Spatial object tracking data
◆ ◆ ◆

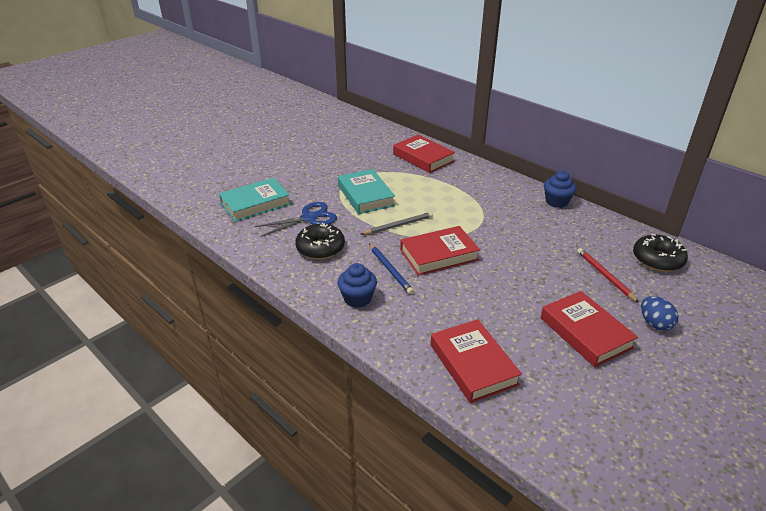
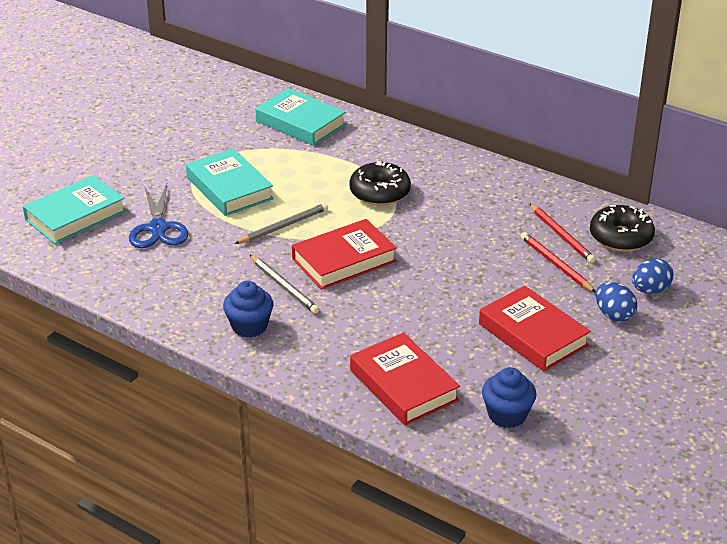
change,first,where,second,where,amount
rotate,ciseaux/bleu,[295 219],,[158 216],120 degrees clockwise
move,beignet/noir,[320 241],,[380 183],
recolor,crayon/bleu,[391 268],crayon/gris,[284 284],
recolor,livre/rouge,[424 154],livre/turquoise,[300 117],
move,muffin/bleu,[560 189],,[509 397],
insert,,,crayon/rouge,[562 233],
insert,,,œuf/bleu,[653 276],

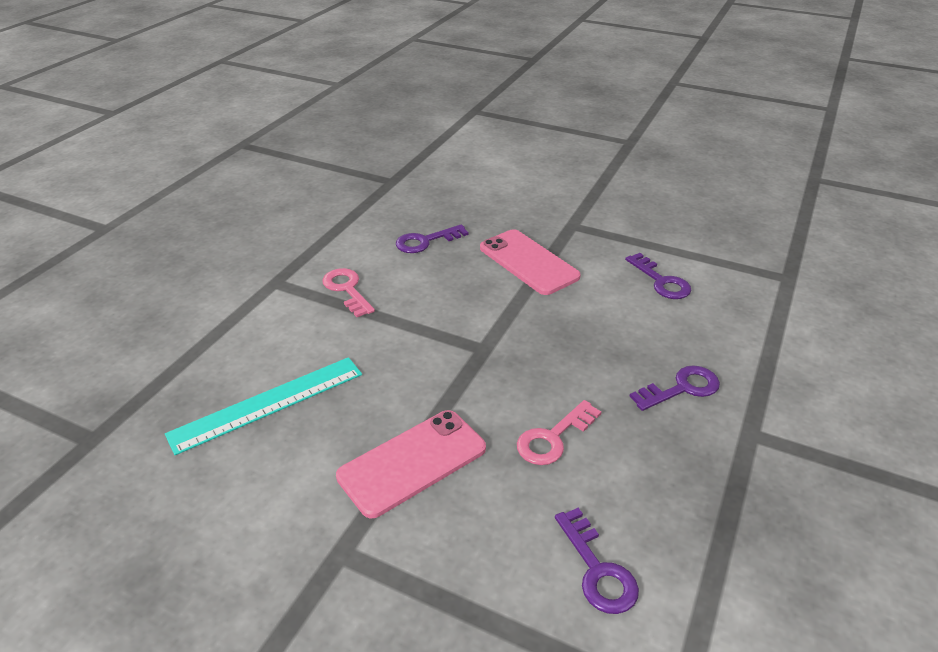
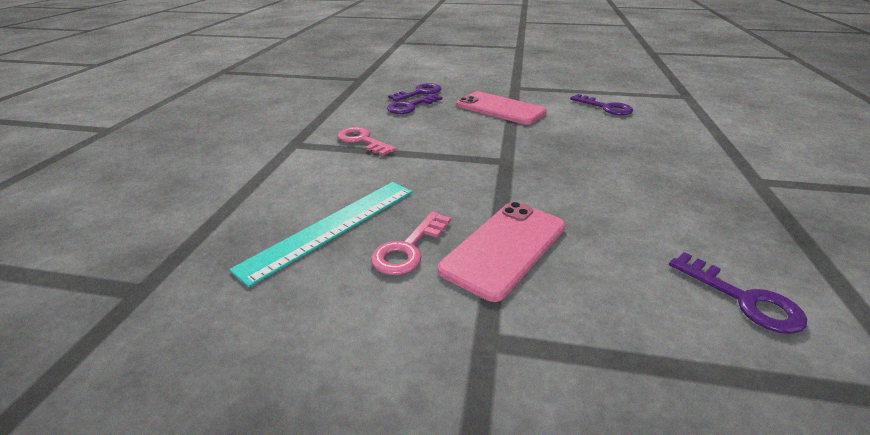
change,first,where,second,where,amount
move,clé/rose,[559 432],,[411 243],
move,clé/violet,[674 388],,[414 92],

◆ ◆ ◆

■ **Work task**
Every record is to be reproduced exactly, with no pictures included.

■ **Solution to this exercise**
change,first,where,second,where,amount
rotate,ciseaux/bleu,[295 219],,[158 216],120 degrees clockwise
move,beignet/noir,[320 241],,[380 183],
recolor,crayon/bleu,[391 268],crayon/gris,[284 284],
recolor,livre/rouge,[424 154],livre/turquoise,[300 117],
move,muffin/bleu,[560 189],,[509 397],
insert,,,crayon/rouge,[562 233],
insert,,,œuf/bleu,[653 276],

change,first,where,second,where,amount
move,clé/rose,[559 432],,[411 243],
move,clé/violet,[674 388],,[414 92],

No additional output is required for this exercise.